+++ Records provided +++
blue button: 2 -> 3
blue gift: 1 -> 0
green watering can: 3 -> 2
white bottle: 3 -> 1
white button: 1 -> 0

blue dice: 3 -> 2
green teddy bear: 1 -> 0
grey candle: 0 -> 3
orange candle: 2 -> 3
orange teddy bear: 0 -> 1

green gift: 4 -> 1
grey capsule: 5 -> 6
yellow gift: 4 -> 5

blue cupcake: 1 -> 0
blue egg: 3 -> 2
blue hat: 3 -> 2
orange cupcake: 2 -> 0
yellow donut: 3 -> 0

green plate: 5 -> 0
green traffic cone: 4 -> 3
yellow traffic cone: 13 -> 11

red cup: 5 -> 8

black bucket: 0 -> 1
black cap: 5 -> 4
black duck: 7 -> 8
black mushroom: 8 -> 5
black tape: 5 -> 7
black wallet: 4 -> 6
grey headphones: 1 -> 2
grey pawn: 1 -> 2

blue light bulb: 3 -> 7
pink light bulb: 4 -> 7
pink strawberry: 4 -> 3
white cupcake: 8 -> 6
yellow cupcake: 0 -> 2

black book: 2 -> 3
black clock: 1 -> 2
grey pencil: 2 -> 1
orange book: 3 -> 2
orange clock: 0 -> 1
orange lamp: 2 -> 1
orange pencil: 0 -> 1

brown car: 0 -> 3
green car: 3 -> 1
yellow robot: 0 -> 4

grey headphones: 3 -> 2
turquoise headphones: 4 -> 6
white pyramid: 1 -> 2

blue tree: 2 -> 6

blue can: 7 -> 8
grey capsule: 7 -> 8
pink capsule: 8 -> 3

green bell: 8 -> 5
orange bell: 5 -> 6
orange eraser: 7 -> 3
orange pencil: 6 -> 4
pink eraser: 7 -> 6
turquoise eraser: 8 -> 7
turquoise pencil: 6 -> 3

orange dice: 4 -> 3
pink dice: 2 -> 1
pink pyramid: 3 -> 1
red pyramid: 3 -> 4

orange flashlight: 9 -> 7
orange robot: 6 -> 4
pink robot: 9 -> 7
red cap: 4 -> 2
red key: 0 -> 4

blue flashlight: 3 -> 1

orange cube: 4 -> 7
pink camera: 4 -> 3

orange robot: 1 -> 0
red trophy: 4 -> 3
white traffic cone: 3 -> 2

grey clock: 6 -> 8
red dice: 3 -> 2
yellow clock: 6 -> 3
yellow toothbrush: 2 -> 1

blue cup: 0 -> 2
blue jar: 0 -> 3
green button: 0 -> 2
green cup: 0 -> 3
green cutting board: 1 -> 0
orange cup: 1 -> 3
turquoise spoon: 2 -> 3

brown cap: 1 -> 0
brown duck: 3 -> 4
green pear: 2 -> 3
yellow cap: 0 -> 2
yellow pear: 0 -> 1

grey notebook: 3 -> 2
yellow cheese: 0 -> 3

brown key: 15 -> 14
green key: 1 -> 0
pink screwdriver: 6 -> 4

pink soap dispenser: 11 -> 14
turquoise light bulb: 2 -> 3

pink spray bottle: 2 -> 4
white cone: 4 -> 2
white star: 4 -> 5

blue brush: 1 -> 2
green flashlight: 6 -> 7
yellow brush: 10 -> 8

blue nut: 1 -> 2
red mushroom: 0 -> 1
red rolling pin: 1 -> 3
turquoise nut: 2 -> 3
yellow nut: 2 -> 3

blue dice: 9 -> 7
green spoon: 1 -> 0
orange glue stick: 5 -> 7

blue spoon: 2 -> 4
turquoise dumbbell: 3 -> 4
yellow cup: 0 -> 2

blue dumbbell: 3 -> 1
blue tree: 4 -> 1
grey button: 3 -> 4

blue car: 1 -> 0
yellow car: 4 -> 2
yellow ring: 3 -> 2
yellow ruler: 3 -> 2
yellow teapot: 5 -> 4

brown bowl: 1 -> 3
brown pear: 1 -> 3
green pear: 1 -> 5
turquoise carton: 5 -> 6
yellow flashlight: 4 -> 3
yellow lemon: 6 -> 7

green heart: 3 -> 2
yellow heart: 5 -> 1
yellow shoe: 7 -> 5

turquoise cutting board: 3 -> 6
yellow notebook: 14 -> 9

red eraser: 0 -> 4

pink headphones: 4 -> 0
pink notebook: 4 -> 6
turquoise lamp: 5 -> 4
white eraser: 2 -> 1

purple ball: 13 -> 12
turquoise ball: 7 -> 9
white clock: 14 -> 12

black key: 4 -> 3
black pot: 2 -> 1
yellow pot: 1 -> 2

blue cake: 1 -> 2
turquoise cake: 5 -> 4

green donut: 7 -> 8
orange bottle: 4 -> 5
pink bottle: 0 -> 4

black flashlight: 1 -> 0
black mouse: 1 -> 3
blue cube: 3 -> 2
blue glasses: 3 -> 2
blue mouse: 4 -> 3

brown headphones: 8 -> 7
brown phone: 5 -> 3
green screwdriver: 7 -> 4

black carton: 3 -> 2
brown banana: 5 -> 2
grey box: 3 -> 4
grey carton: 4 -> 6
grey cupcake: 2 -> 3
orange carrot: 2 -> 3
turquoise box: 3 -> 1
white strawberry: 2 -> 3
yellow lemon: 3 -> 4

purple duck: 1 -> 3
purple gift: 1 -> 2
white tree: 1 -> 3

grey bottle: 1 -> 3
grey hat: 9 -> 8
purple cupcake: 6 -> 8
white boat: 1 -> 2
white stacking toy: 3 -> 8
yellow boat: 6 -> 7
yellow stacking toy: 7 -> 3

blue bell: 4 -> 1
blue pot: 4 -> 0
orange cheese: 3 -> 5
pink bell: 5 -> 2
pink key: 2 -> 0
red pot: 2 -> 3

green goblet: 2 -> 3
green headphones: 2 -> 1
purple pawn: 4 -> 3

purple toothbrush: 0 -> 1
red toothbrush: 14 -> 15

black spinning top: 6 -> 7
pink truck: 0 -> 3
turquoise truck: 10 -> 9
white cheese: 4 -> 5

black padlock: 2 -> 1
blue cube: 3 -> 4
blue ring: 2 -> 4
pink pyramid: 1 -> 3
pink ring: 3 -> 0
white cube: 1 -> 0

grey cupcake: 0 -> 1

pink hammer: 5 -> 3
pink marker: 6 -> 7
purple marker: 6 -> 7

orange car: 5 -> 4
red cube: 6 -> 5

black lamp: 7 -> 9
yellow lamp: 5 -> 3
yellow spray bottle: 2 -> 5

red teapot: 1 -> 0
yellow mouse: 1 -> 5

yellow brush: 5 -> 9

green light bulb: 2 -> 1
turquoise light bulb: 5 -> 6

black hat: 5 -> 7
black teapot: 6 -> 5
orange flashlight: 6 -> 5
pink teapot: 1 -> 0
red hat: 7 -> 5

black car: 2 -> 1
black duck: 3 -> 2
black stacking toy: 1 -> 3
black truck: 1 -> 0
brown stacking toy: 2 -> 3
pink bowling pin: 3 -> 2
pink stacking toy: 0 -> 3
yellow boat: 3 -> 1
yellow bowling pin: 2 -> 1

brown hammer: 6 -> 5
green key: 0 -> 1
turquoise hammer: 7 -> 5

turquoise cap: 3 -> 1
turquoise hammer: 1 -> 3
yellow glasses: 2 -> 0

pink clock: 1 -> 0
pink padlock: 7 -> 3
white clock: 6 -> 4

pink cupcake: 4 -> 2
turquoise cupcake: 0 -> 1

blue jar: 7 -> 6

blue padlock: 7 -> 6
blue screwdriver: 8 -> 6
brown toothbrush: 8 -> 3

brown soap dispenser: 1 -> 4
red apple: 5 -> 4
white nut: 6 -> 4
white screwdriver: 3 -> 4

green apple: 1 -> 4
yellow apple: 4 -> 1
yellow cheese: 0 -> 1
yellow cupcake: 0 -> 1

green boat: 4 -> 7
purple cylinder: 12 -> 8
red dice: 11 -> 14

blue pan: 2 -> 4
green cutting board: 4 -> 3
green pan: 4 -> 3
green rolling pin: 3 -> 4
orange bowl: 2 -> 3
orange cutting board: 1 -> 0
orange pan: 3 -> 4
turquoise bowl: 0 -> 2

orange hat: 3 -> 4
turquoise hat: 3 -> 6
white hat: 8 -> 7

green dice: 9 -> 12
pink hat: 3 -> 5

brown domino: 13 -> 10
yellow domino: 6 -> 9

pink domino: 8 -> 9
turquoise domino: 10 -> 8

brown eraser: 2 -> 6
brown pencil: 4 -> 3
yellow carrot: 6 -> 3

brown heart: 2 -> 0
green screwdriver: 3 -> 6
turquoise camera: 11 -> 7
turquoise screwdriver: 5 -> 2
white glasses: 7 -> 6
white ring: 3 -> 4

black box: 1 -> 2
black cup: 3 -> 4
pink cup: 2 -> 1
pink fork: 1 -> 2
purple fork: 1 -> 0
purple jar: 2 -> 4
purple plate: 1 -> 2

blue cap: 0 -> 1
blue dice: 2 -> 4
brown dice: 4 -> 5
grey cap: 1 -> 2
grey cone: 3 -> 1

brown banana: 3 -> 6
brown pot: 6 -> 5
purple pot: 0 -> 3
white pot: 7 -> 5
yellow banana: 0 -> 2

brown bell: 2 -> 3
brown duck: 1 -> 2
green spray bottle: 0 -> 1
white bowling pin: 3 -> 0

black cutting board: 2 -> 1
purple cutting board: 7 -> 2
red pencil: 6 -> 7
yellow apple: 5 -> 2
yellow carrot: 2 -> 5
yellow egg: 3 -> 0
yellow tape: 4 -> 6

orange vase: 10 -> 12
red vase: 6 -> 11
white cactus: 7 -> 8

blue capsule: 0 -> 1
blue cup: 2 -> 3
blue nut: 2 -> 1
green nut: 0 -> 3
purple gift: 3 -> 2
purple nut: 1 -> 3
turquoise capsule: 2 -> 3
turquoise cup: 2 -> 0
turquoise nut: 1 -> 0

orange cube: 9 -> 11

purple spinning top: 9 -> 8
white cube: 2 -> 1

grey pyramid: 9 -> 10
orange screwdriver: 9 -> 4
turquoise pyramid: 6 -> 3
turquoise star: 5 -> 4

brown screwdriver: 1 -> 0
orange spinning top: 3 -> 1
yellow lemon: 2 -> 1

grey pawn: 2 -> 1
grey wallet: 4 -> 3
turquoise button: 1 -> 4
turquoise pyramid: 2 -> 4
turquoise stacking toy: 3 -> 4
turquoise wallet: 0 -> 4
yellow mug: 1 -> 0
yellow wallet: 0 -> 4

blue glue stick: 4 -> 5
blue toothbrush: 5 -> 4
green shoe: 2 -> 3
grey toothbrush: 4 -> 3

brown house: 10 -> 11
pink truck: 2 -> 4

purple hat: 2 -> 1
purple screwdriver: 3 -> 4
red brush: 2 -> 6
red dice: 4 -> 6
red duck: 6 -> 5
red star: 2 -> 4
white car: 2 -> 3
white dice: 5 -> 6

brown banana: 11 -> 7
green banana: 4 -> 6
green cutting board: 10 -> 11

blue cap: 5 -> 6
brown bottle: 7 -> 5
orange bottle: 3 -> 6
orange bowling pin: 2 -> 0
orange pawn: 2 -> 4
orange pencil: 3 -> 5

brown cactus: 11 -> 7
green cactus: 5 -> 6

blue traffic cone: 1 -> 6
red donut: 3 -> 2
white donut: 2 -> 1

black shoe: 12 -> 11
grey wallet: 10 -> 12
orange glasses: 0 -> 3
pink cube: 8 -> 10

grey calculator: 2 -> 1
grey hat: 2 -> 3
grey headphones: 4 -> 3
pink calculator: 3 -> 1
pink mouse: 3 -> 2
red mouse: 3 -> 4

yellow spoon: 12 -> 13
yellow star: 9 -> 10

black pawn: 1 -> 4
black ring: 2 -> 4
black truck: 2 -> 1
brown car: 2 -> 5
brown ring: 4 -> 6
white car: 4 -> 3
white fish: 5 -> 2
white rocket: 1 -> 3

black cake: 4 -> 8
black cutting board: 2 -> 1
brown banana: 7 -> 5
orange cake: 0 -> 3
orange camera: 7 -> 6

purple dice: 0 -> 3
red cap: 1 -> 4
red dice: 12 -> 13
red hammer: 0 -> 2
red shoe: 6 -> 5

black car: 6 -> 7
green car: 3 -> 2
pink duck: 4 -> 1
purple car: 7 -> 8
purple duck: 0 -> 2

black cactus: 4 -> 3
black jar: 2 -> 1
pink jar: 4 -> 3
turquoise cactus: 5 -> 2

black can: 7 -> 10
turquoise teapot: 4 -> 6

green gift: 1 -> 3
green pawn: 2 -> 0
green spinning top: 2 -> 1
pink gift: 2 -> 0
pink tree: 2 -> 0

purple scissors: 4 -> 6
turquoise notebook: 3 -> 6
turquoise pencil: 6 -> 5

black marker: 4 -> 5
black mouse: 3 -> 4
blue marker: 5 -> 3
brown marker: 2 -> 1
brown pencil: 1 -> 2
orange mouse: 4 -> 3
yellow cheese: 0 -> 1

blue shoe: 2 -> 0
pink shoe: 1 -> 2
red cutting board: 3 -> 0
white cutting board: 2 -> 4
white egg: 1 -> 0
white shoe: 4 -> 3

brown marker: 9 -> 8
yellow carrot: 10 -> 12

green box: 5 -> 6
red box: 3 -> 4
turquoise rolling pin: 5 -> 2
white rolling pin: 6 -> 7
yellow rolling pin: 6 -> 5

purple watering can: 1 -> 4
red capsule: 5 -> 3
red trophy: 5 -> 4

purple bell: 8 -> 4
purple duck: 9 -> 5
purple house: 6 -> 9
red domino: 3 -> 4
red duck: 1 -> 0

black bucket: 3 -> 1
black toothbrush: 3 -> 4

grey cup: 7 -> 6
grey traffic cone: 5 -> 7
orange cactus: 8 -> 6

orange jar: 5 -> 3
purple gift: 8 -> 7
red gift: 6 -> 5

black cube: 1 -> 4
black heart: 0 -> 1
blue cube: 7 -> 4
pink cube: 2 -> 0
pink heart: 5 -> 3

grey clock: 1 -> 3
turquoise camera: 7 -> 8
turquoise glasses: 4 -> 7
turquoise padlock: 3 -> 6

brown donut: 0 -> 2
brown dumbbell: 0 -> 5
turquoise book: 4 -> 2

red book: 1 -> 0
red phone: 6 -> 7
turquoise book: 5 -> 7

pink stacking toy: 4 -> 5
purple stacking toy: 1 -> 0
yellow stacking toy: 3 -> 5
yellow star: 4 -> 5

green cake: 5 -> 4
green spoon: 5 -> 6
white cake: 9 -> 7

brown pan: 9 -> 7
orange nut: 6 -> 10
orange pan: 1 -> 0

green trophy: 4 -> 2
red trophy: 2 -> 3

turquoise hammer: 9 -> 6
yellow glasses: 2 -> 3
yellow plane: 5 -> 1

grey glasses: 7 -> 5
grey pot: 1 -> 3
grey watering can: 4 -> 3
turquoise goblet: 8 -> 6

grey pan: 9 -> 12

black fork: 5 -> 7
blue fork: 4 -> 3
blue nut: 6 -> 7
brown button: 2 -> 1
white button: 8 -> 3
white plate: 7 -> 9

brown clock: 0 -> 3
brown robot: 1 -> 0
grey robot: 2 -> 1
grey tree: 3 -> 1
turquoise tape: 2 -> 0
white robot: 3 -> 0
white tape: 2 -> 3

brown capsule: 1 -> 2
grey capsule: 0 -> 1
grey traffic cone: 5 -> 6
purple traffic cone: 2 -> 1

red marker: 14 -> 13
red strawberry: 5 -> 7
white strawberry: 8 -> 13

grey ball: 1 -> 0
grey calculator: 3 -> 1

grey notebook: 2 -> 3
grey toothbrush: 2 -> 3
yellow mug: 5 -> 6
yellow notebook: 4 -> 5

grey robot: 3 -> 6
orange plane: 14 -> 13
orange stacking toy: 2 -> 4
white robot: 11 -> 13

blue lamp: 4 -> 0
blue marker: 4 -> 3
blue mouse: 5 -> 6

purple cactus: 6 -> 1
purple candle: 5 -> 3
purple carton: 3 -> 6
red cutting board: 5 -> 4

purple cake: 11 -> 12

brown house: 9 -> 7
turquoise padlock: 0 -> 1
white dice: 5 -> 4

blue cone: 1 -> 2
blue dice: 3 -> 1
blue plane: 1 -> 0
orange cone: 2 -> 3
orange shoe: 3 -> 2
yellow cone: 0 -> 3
+++
- What this task involves -
Copy the lines above exactly, beginning at the line that has "pink bottle: 0 -> 4" and stopping after the line that has "orange cheese: 3 -> 5", and omit the rest.

- Solution to this exercise -
pink bottle: 0 -> 4

black flashlight: 1 -> 0
black mouse: 1 -> 3
blue cube: 3 -> 2
blue glasses: 3 -> 2
blue mouse: 4 -> 3

brown headphones: 8 -> 7
brown phone: 5 -> 3
green screwdriver: 7 -> 4

black carton: 3 -> 2
brown banana: 5 -> 2
grey box: 3 -> 4
grey carton: 4 -> 6
grey cupcake: 2 -> 3
orange carrot: 2 -> 3
turquoise box: 3 -> 1
white strawberry: 2 -> 3
yellow lemon: 3 -> 4

purple duck: 1 -> 3
purple gift: 1 -> 2
white tree: 1 -> 3

grey bottle: 1 -> 3
grey hat: 9 -> 8
purple cupcake: 6 -> 8
white boat: 1 -> 2
white stacking toy: 3 -> 8
yellow boat: 6 -> 7
yellow stacking toy: 7 -> 3

blue bell: 4 -> 1
blue pot: 4 -> 0
orange cheese: 3 -> 5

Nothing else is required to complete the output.